Assignment
Count how many lines in this material contain "DGND". The answer is that number alone.

Records for this exercise

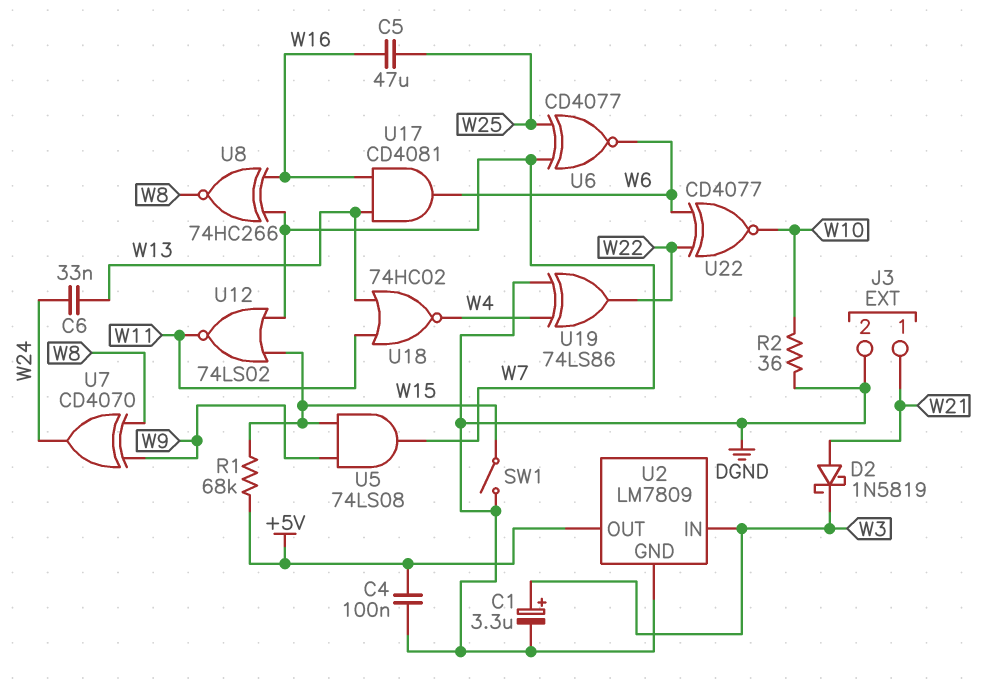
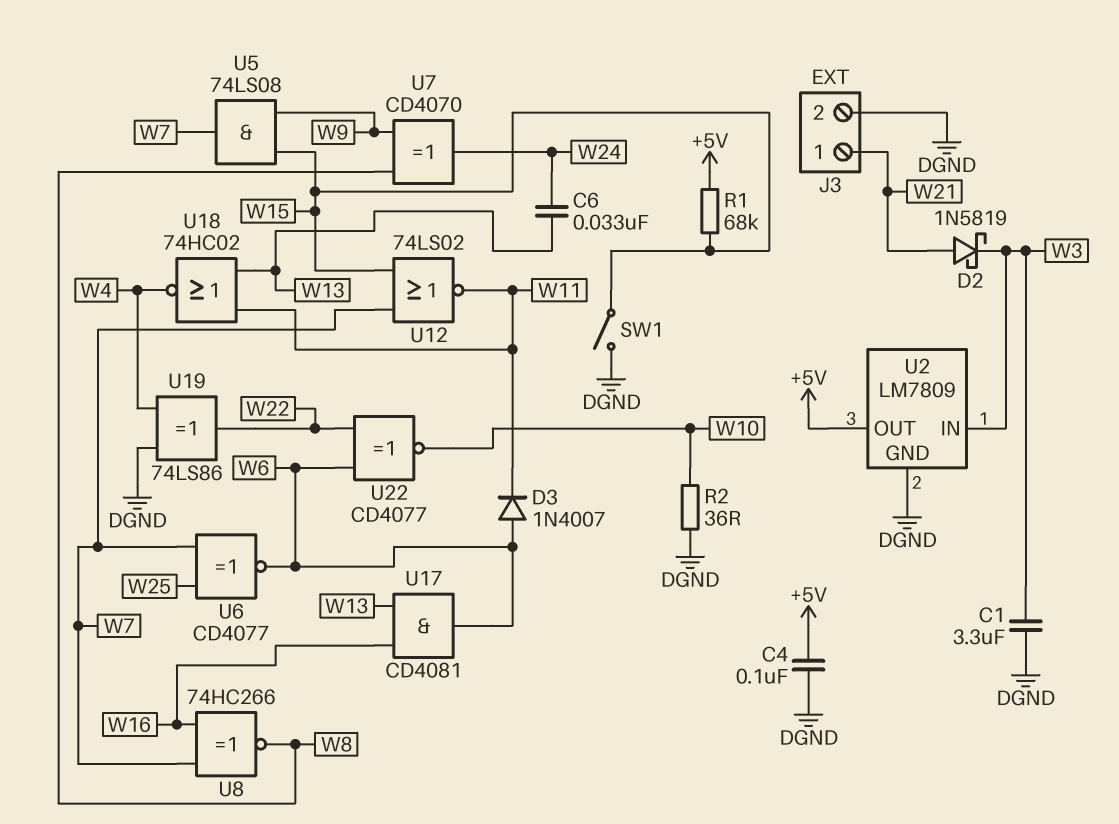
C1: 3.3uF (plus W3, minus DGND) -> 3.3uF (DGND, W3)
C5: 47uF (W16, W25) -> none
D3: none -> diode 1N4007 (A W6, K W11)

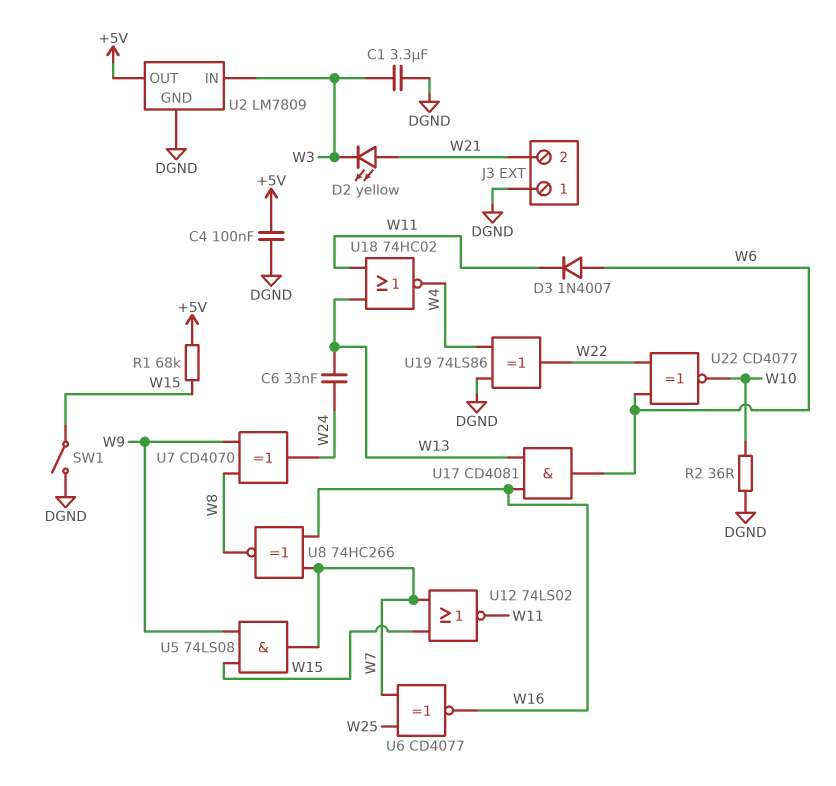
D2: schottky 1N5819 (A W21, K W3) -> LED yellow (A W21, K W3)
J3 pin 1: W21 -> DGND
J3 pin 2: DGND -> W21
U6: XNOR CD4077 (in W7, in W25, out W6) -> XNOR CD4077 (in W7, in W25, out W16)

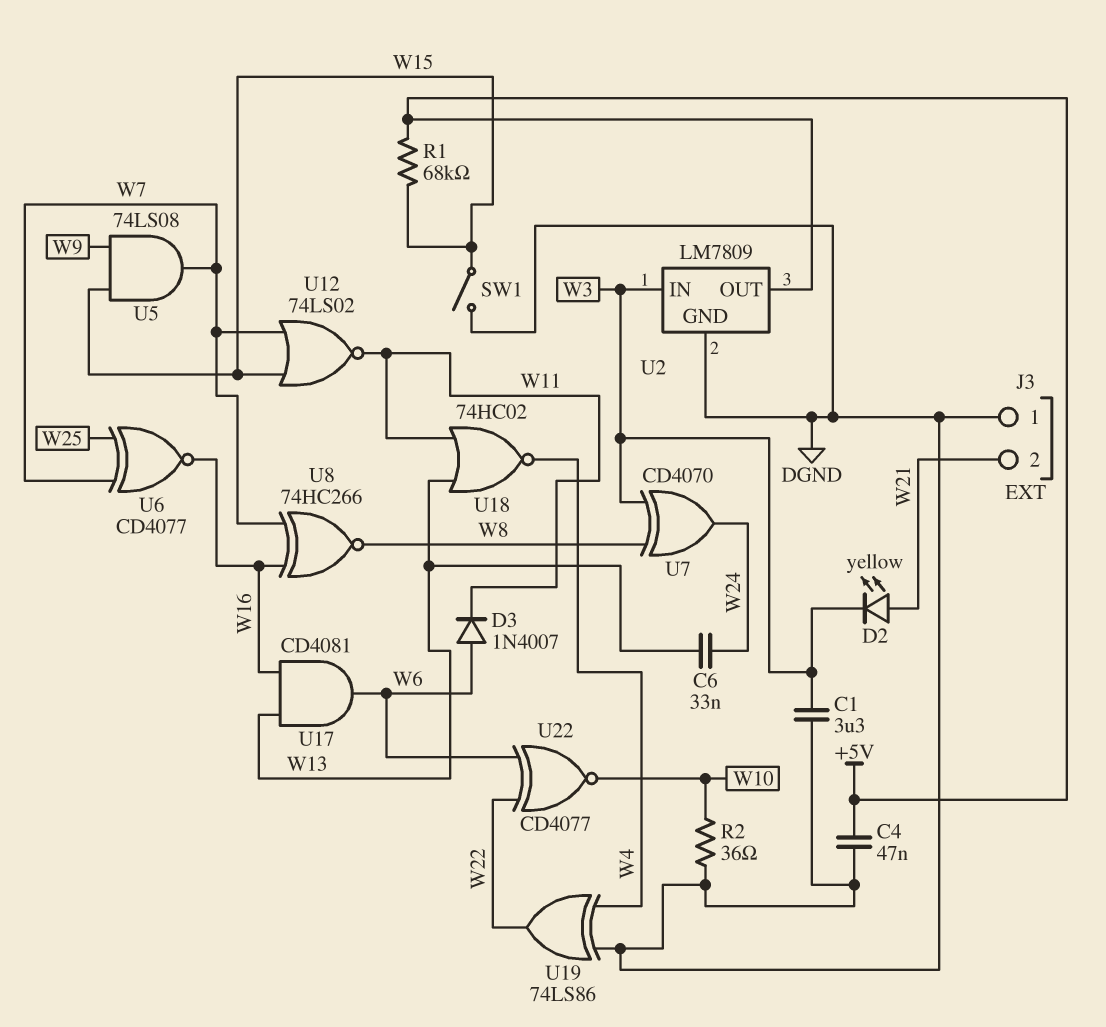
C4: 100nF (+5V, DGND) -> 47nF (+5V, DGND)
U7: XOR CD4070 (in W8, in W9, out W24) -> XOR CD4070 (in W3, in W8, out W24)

Written solution
4